> [Problem requirements] The records follow. Count the lines holding "green" and give only the number.

[[ Material shown, beginning ]]

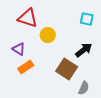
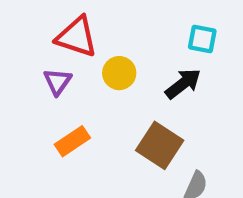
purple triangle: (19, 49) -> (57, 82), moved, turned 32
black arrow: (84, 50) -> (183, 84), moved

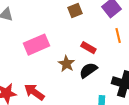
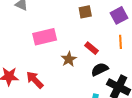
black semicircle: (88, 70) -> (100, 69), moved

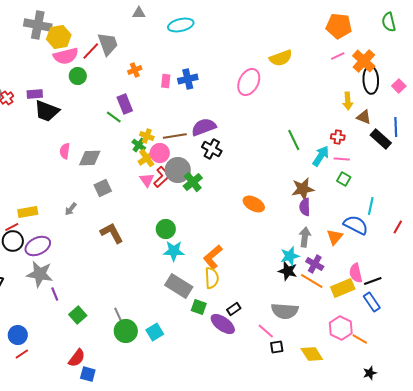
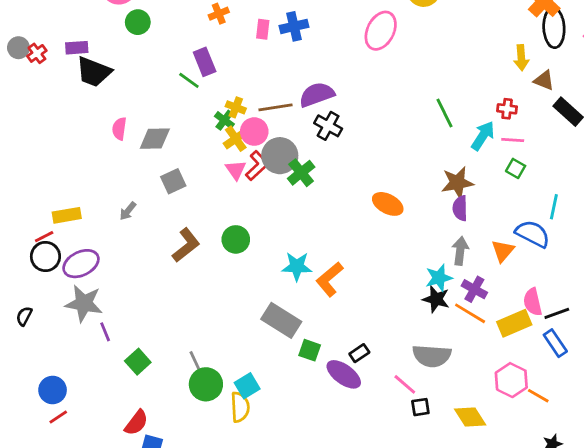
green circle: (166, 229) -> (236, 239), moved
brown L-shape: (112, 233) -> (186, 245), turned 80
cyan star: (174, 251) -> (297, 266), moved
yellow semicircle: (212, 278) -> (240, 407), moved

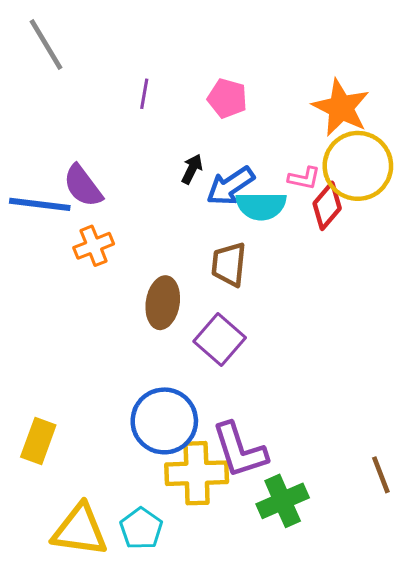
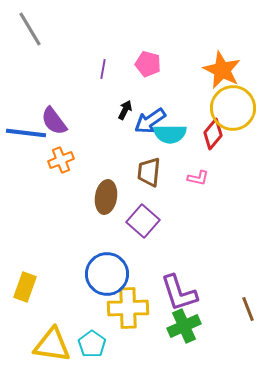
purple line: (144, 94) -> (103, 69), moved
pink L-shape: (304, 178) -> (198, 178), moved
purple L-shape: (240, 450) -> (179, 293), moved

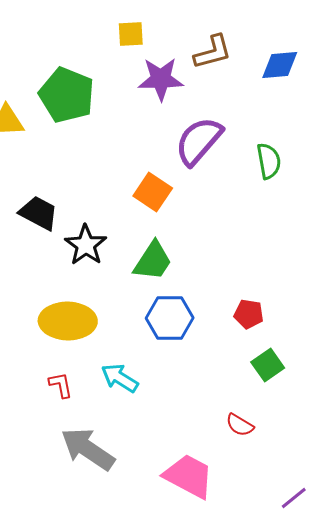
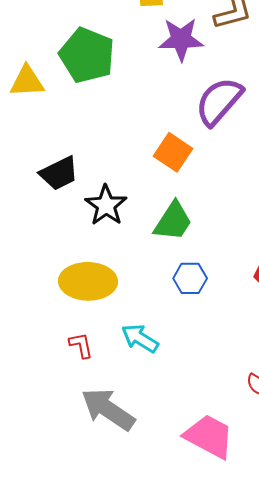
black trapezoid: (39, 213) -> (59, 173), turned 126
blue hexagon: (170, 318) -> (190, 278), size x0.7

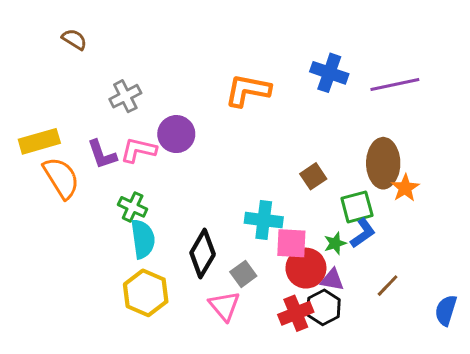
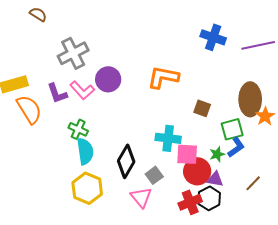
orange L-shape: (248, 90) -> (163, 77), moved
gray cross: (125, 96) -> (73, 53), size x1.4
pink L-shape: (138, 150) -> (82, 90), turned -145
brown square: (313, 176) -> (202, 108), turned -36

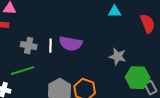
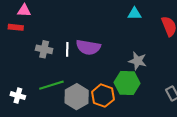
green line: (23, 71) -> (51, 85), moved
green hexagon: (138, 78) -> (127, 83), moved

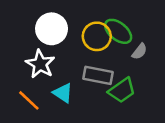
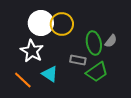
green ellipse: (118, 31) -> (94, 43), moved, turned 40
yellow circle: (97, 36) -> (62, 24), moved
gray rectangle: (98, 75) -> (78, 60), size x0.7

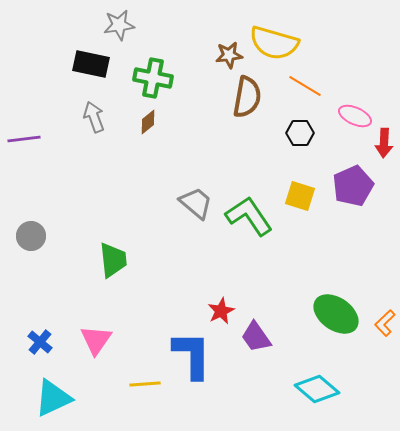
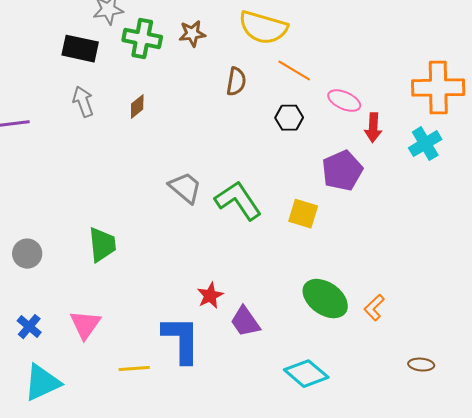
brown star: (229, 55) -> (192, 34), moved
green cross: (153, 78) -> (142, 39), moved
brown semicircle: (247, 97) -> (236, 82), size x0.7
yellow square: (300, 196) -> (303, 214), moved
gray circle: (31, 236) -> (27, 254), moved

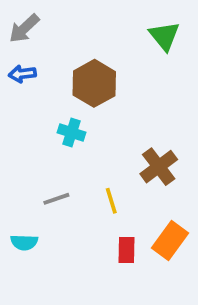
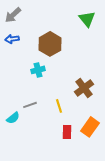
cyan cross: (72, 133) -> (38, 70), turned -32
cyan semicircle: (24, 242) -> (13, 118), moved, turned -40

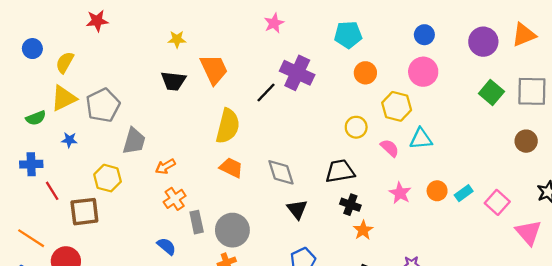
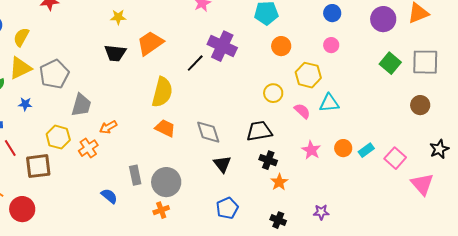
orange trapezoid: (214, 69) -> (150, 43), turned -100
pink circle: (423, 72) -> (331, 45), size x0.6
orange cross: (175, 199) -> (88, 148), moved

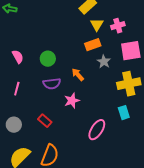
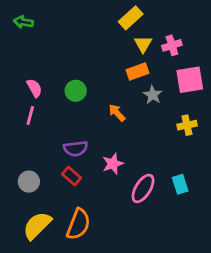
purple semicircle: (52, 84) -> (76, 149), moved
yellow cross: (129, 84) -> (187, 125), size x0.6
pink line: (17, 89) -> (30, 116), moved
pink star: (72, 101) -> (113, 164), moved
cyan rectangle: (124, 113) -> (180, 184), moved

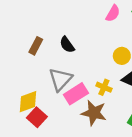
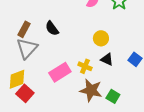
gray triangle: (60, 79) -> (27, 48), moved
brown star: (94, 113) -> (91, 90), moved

[[ Material shown, end ]]

> [Result of the exercise] 5